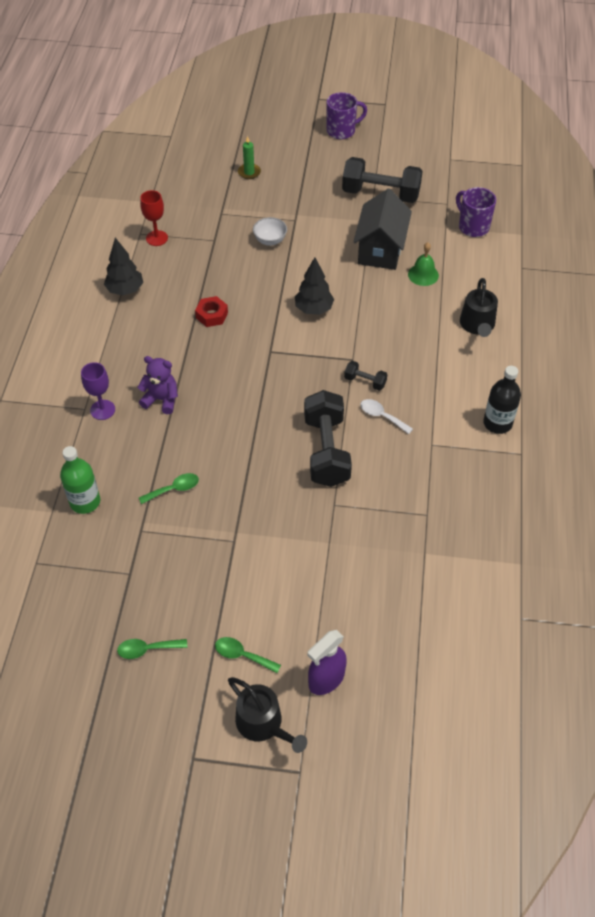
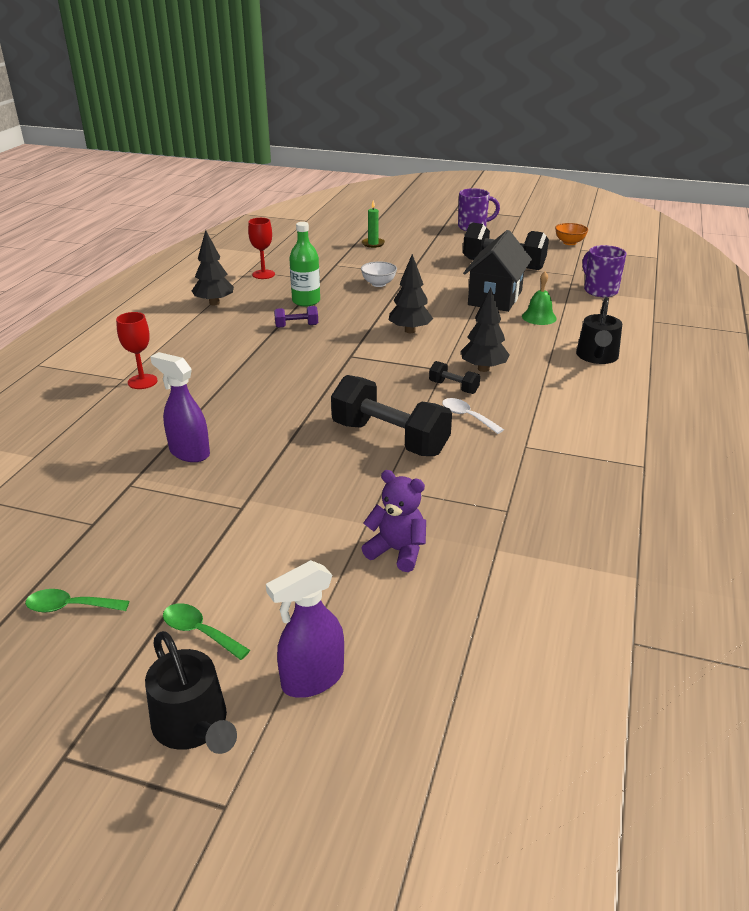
camera: 10 degrees right, 20 degrees down
(85, 502) = (77, 452): green bottle -> green bottle (306, 301)
(102, 410) = (142, 381): purple goblet -> red goblet
(161, 399) = (212, 380): purple teddy bear -> purple teddy bear (397, 551)
(174, 489) = (189, 452): green spoon -> purple spray bottle
(212, 315) = (296, 326): red nut -> purple dumbbell
(326, 451) = (389, 438): black dumbbell -> black dumbbell turned 60 degrees counterclockwise
(385, 354) = (483, 369): none -> black tree
(438, 149) = (569, 243): none -> orange bowl
(497, 423) = (614, 436): black bottle -> none

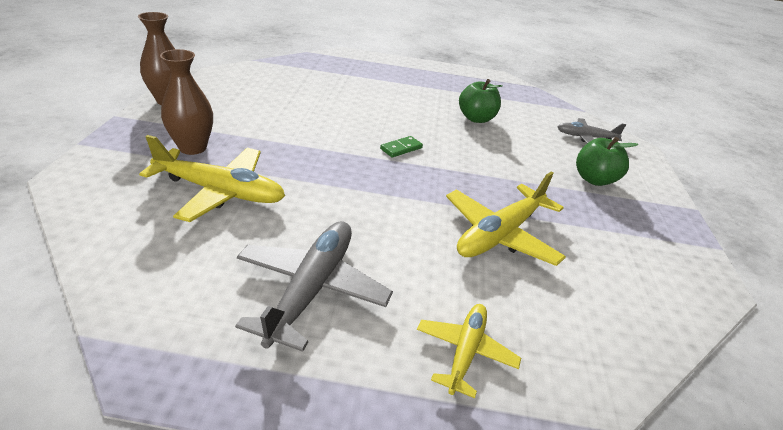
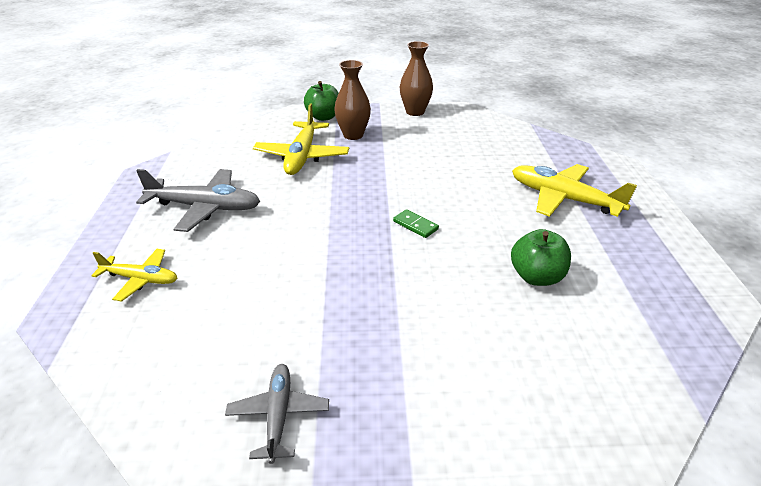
camera: 85 degrees right, 0 degrees up
(500, 234) = (286, 298): yellow plane -> yellow plane (563, 199)
(585, 137) = (581, 405): grey plane -> grey plane (278, 415)
(594, 179) = (441, 398): green apple -> green apple (323, 117)

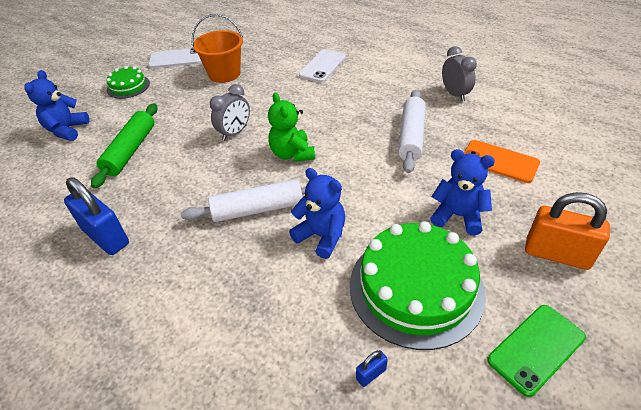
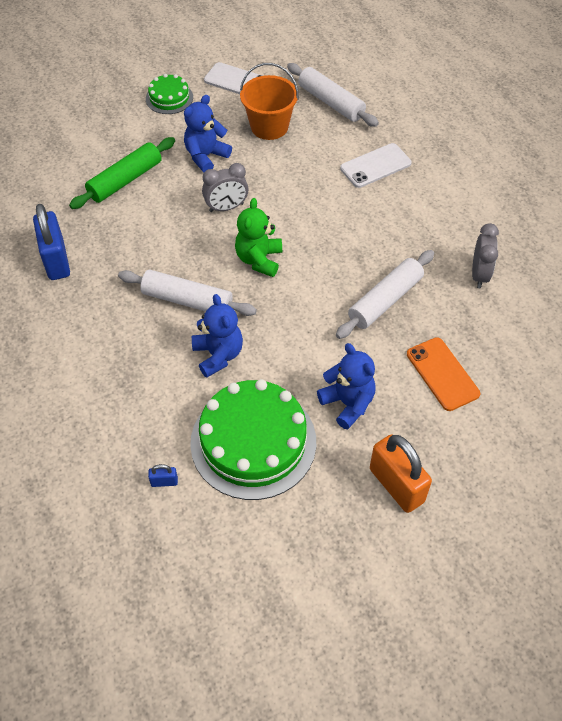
camera: 30 degrees right, 10 degrees up
(67, 130) = (87, 127): blue teddy bear -> blue teddy bear (206, 156)
(257, 45) = (331, 102): none -> white rolling pin
(536, 349) = (298, 540): green phone -> none

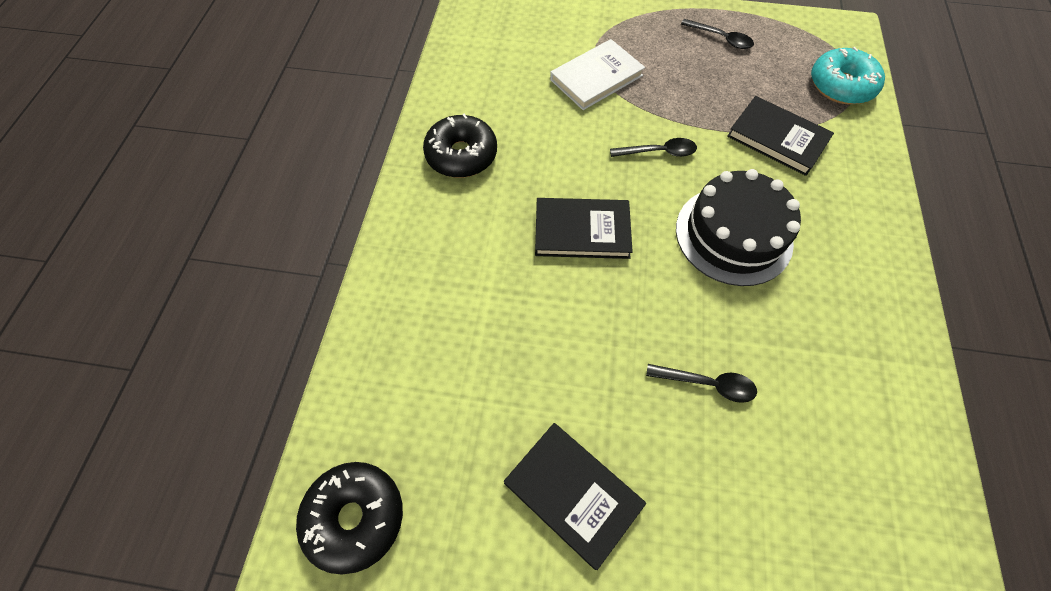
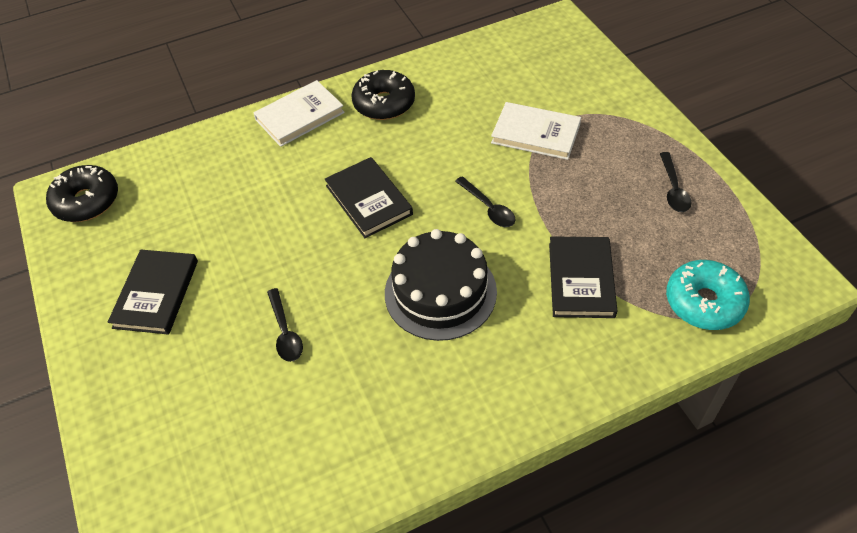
camera: 60 degrees right, 10 degrees down
(414, 229) = (300, 116): none -> white book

────────────────────────────────────────

What you will do: Transcribe exactly, please, the lines between the start of the records above and the line holding "(212, 315) = (296, 326): red", counting both of those lines and omitting pictures.

Output for this exercise:
camera: 10 degrees right, 20 degrees down
(85, 502) = (77, 452): green bottle -> green bottle (306, 301)
(102, 410) = (142, 381): purple goblet -> red goblet
(161, 399) = (212, 380): purple teddy bear -> purple teddy bear (397, 551)
(174, 489) = (189, 452): green spoon -> purple spray bottle
(212, 315) = (296, 326): red nut -> purple dumbbell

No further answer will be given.